Go through the records below and copy out every line holding "test".

- GIVEN RECORDS:
*** Begin section ***

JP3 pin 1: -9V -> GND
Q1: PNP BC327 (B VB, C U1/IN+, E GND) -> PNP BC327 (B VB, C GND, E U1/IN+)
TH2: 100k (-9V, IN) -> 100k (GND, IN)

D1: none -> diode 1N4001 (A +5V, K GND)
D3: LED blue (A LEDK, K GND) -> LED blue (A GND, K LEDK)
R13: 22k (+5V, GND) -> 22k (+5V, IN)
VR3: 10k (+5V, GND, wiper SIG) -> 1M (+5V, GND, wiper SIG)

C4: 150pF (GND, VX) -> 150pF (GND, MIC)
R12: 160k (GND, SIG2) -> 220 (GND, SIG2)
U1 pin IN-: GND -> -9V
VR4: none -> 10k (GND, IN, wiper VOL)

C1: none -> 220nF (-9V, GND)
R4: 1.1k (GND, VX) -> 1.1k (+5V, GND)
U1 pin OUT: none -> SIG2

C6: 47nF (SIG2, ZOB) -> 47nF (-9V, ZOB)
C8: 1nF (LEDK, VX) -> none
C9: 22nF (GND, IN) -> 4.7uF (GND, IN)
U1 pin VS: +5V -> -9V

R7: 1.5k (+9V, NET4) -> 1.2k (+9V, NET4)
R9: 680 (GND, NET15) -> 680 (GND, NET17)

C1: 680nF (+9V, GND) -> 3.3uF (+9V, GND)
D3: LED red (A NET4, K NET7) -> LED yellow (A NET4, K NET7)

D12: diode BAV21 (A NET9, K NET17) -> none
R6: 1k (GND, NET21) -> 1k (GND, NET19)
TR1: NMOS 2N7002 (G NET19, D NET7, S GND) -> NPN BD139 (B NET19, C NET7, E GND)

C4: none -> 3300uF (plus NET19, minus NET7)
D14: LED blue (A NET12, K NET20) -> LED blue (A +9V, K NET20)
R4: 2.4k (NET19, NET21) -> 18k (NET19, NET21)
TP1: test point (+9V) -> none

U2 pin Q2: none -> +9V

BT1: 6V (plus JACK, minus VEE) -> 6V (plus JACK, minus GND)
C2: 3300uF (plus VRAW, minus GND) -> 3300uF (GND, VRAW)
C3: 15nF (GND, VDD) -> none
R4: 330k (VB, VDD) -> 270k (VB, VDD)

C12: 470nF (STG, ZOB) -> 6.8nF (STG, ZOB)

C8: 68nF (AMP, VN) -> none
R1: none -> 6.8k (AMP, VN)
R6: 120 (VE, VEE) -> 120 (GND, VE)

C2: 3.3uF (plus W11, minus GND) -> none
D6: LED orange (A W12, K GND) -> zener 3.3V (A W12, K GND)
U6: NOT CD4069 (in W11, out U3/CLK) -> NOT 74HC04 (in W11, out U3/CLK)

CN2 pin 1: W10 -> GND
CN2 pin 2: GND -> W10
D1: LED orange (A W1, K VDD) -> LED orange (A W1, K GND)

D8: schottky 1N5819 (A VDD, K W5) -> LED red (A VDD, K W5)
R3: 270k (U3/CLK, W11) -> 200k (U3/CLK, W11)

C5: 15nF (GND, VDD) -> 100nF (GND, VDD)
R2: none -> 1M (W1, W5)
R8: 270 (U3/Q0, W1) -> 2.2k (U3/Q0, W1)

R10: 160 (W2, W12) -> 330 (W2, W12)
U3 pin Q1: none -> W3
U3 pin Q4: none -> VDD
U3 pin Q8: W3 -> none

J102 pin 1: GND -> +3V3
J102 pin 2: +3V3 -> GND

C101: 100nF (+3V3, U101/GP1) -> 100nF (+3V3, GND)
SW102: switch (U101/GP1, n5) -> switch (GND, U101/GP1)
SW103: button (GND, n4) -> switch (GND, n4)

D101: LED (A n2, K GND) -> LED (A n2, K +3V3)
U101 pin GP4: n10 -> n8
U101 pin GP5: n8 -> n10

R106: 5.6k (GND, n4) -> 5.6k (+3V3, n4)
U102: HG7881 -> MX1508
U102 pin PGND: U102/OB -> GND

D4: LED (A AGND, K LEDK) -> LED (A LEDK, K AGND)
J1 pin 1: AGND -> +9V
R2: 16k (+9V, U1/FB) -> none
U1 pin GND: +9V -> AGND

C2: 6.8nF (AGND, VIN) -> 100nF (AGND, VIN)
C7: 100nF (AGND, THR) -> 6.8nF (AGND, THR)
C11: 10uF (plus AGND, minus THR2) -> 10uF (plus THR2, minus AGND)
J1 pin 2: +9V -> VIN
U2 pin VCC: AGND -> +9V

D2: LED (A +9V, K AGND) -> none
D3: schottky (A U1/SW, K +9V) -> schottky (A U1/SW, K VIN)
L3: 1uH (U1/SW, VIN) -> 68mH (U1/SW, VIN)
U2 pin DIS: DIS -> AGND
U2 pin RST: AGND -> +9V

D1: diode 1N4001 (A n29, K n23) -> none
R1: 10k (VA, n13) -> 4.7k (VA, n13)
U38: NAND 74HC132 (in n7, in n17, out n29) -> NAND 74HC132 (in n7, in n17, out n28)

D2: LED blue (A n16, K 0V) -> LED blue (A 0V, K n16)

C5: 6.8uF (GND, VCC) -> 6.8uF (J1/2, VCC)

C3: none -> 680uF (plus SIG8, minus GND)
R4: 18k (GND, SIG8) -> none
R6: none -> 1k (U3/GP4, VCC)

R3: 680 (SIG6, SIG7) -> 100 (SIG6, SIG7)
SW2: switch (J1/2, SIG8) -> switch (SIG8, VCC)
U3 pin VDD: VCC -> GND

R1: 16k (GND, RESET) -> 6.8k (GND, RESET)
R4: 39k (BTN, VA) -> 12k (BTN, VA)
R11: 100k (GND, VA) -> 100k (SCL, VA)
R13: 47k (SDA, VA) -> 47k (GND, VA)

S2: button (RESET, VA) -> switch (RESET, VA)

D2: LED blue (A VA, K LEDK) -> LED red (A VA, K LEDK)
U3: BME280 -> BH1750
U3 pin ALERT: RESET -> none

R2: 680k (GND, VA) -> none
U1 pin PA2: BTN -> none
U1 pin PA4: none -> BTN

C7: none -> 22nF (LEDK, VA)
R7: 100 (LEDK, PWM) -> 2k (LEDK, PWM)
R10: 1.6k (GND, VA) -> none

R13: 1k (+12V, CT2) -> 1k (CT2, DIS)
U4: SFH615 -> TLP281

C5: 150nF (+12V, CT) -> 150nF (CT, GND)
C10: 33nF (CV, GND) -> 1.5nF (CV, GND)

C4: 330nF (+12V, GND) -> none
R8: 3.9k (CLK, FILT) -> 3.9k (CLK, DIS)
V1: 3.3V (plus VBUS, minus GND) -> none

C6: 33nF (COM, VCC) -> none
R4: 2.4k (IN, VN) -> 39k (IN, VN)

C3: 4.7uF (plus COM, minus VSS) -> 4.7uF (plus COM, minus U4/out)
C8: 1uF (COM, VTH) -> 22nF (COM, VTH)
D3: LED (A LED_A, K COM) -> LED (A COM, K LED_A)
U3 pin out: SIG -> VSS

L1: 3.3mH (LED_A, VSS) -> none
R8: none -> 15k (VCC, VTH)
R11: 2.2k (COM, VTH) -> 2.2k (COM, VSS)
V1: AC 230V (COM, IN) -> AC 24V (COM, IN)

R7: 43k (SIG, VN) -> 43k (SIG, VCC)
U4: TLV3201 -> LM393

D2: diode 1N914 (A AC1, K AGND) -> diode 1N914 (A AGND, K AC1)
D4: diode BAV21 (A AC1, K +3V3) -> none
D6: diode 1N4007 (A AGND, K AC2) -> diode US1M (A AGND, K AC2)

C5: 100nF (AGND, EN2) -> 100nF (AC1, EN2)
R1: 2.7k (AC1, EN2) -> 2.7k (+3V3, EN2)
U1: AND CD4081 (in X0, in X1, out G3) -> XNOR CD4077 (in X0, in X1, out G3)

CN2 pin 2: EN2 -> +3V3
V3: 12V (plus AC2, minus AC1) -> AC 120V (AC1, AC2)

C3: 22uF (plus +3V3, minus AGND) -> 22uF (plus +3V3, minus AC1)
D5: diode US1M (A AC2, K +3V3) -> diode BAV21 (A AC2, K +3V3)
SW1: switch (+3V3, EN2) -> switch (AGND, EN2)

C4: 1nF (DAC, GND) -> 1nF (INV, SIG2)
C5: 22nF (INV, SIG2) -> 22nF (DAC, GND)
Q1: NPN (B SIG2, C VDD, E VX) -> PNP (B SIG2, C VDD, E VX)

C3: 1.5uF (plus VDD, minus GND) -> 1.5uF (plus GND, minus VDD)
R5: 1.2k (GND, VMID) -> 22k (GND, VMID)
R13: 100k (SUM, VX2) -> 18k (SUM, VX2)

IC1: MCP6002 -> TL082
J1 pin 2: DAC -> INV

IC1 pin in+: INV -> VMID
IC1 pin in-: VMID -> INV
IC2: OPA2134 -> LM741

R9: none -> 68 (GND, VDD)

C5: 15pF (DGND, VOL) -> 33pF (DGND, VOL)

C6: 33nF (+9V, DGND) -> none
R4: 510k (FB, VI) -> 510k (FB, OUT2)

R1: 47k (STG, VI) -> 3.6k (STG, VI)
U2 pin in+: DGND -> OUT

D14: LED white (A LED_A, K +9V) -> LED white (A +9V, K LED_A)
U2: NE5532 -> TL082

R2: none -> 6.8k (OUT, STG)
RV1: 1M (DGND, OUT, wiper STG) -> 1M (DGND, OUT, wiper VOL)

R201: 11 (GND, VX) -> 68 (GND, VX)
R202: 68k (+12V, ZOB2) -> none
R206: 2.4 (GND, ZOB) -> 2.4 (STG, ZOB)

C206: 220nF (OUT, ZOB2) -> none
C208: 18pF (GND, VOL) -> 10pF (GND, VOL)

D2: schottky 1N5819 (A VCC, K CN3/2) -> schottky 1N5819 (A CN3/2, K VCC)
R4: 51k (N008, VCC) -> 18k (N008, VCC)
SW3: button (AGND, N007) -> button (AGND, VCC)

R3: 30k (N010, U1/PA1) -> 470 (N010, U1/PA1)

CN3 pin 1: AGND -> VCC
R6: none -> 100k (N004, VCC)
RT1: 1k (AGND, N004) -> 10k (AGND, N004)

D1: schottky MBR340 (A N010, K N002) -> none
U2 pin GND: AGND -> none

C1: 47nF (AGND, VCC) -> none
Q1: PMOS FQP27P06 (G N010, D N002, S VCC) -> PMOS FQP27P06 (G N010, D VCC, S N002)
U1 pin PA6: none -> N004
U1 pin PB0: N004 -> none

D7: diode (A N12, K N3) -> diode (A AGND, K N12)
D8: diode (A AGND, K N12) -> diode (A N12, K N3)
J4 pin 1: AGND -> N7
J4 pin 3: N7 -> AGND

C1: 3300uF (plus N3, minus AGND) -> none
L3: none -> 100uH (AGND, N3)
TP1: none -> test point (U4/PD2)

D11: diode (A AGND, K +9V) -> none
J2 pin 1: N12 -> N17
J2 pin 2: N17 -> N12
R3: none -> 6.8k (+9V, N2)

*** End section ***

- SOLUTION TO THE EXERCISE:
TP1: test point (+9V) -> none
TP1: none -> test point (U4/PD2)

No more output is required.